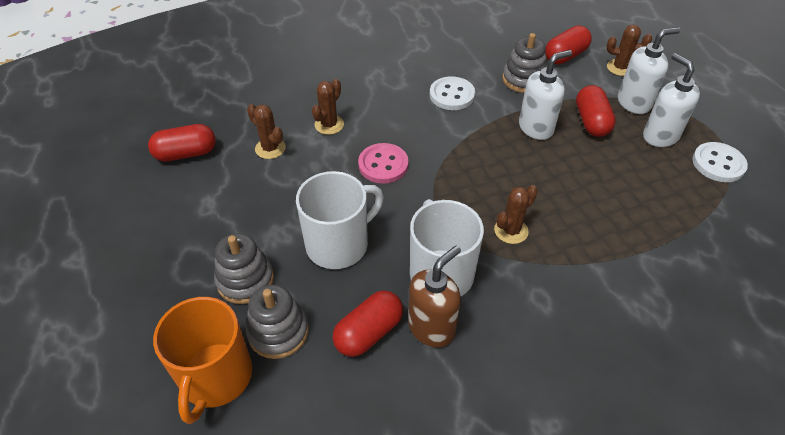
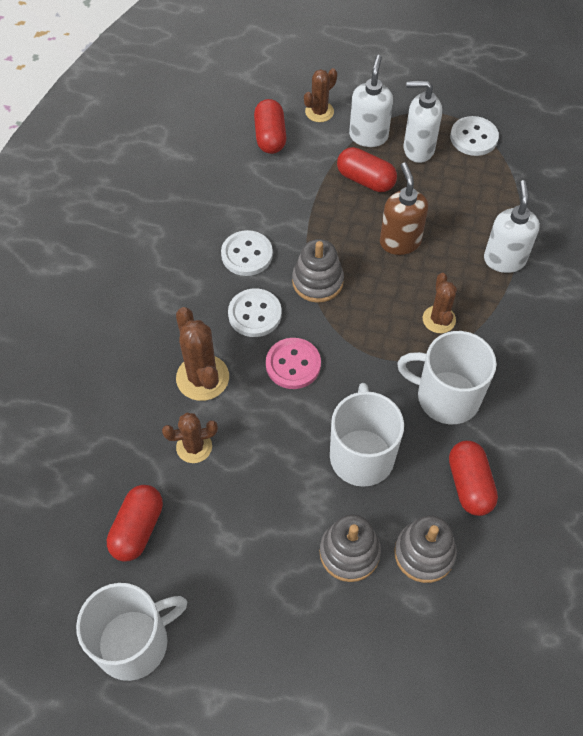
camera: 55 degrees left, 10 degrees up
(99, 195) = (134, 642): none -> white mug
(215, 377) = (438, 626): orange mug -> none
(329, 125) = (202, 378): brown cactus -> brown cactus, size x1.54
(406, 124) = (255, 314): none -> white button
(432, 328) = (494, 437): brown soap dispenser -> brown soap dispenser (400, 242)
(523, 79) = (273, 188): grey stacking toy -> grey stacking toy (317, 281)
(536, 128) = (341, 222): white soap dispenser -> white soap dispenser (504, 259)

________

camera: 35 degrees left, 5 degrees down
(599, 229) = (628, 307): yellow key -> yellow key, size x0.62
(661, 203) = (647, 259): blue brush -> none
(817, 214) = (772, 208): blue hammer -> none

________

(WHAT THE EXERCISE ASKS) Check the entries above line by line and return each one containing the word "dispenser".

(COMPLETED EXERCISE)
(432, 328) = (494, 437): brown soap dispenser -> brown soap dispenser (400, 242)
(536, 128) = (341, 222): white soap dispenser -> white soap dispenser (504, 259)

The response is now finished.